» **INFORMATION GIVEN**
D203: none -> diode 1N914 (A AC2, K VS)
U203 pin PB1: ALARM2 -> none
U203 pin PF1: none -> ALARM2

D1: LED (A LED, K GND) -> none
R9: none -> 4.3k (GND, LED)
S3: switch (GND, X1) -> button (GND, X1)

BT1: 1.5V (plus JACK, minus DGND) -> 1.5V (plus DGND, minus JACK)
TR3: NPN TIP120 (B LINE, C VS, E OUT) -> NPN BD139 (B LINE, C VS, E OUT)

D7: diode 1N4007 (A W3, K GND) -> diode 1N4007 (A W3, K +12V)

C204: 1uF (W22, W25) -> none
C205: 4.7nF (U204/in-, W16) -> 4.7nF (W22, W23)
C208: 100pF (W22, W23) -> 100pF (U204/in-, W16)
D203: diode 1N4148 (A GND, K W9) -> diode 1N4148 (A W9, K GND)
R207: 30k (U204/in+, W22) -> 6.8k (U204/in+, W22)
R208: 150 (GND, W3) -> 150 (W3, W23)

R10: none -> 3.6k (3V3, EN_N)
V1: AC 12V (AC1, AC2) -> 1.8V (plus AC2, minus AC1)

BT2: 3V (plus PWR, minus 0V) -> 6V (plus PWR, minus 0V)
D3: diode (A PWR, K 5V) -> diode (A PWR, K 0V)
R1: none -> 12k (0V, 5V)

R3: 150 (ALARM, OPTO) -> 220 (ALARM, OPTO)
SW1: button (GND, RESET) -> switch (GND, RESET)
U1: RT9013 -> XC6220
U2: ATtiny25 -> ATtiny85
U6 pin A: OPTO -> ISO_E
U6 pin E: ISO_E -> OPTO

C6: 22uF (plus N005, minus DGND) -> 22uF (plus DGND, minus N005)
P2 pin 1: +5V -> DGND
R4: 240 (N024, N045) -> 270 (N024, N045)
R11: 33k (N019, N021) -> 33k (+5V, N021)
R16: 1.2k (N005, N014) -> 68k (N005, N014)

» **EXERCISE DIRECTIONS**
Print exactly the line containing "R3: 150 (ALARM, OPTO) -> 220 (ALARM, OPTO)" and every line after it through the end of the records above, and nothing else.

» **RESULT OF THIS EXERCISE**
R3: 150 (ALARM, OPTO) -> 220 (ALARM, OPTO)
SW1: button (GND, RESET) -> switch (GND, RESET)
U1: RT9013 -> XC6220
U2: ATtiny25 -> ATtiny85
U6 pin A: OPTO -> ISO_E
U6 pin E: ISO_E -> OPTO

C6: 22uF (plus N005, minus DGND) -> 22uF (plus DGND, minus N005)
P2 pin 1: +5V -> DGND
R4: 240 (N024, N045) -> 270 (N024, N045)
R11: 33k (N019, N021) -> 33k (+5V, N021)
R16: 1.2k (N005, N014) -> 68k (N005, N014)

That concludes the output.